─── Source data ───
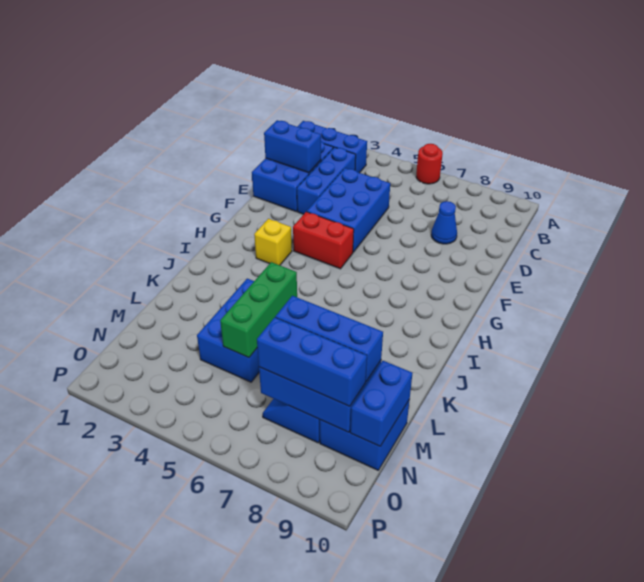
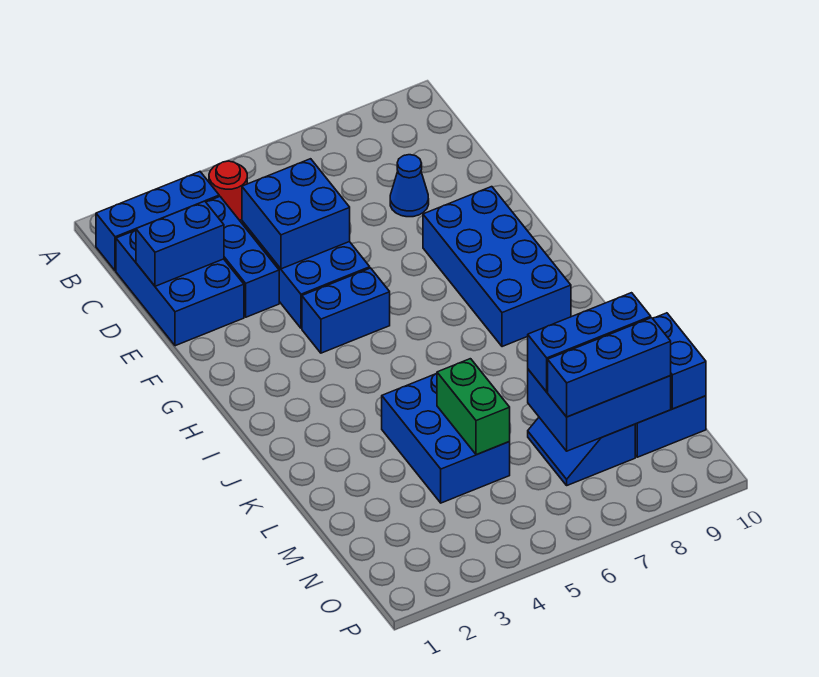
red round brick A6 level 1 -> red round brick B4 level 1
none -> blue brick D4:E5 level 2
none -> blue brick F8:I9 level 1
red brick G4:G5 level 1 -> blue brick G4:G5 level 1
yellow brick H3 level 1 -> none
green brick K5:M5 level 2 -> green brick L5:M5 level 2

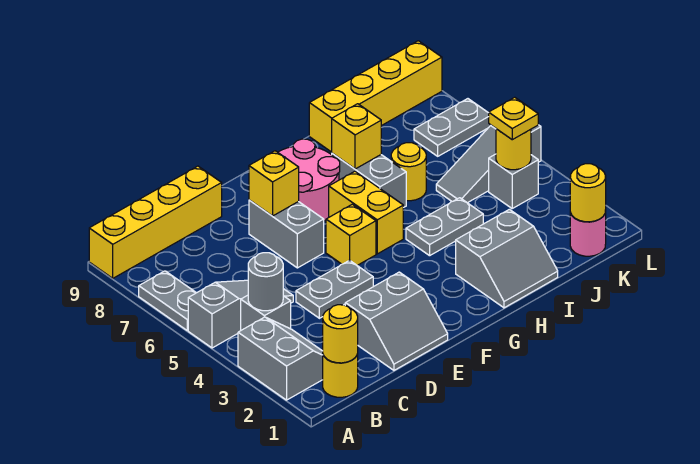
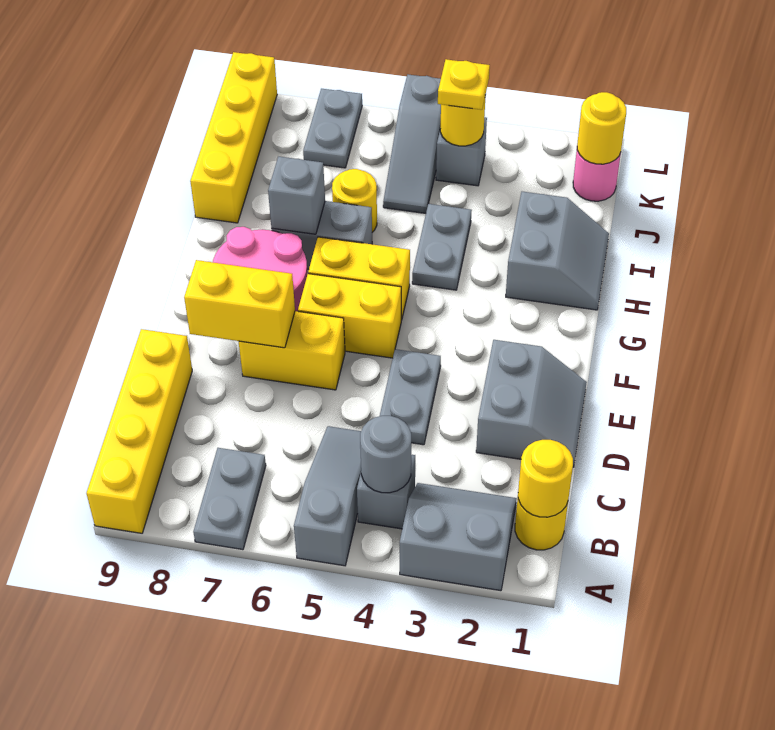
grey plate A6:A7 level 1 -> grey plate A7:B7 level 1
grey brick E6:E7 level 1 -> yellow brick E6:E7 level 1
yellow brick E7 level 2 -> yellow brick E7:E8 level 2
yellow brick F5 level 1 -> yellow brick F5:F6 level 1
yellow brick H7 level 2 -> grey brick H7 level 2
───
─── Source data ───
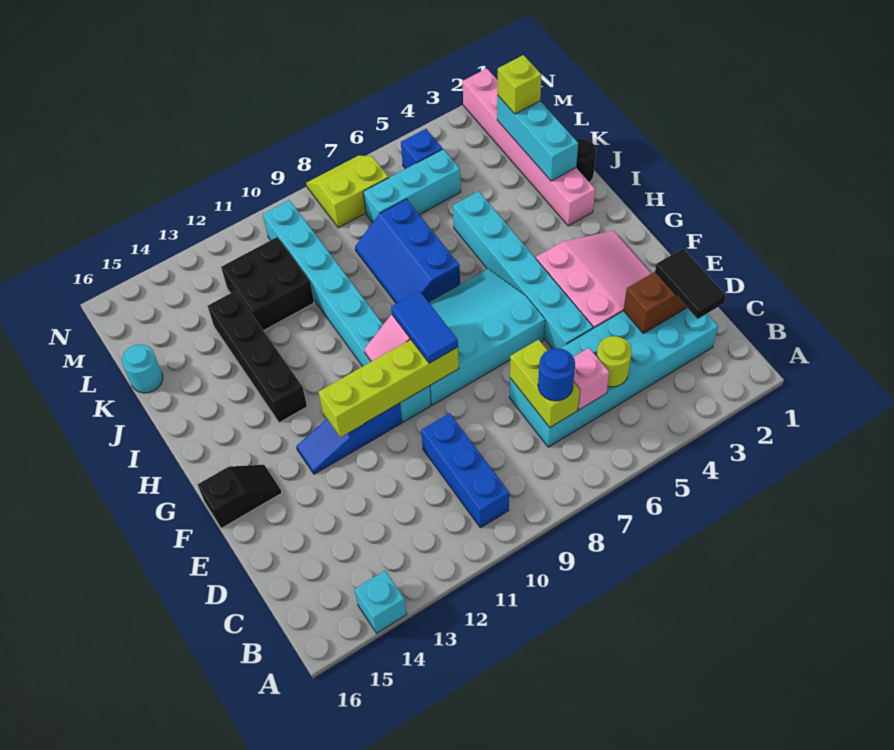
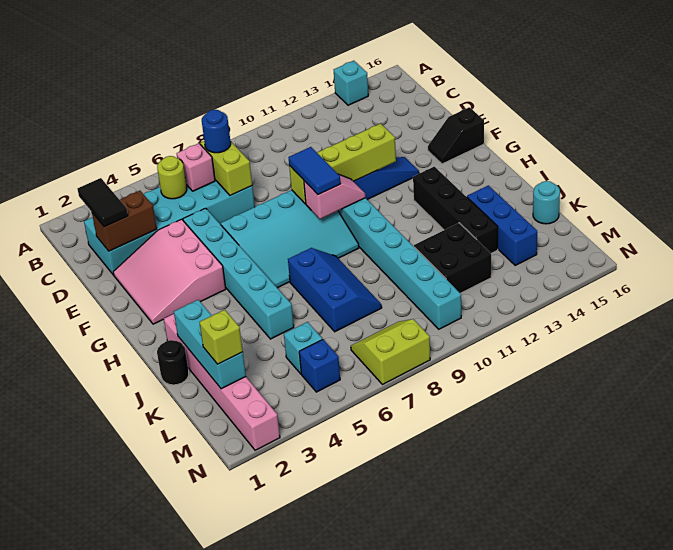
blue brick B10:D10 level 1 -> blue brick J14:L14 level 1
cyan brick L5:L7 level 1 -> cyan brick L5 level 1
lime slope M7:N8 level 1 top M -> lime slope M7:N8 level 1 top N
───
─── Source data ───
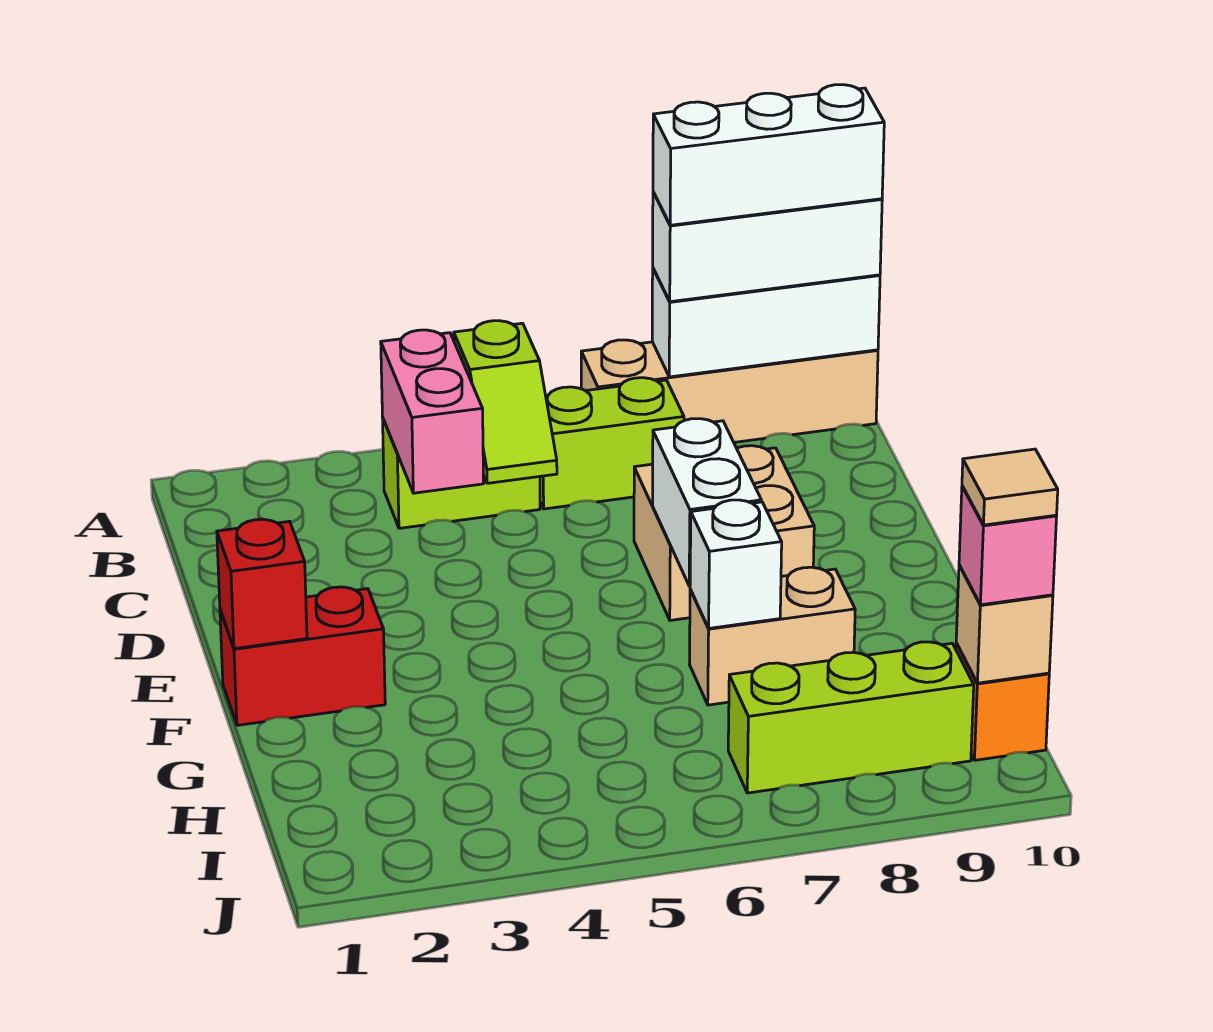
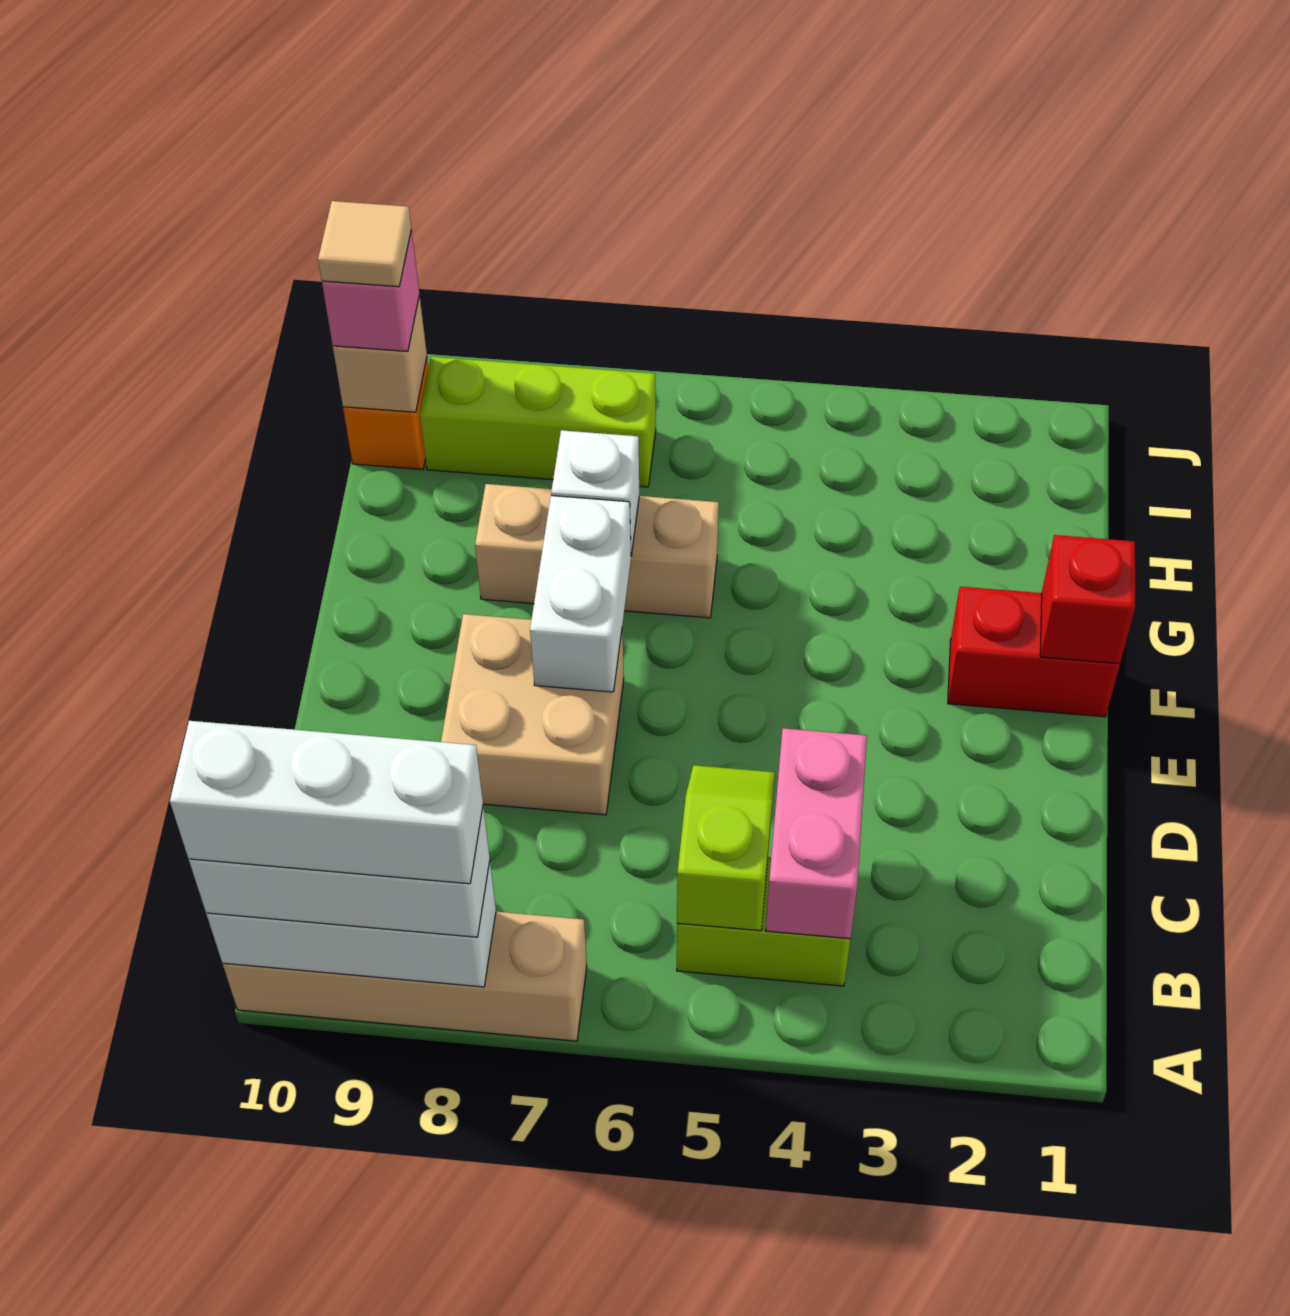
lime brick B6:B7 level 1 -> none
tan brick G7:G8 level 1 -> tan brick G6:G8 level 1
───
▶ Exercise: In the listing above, how many lines hold the word "none"? Please state the number alone.

▶ Answer space: 4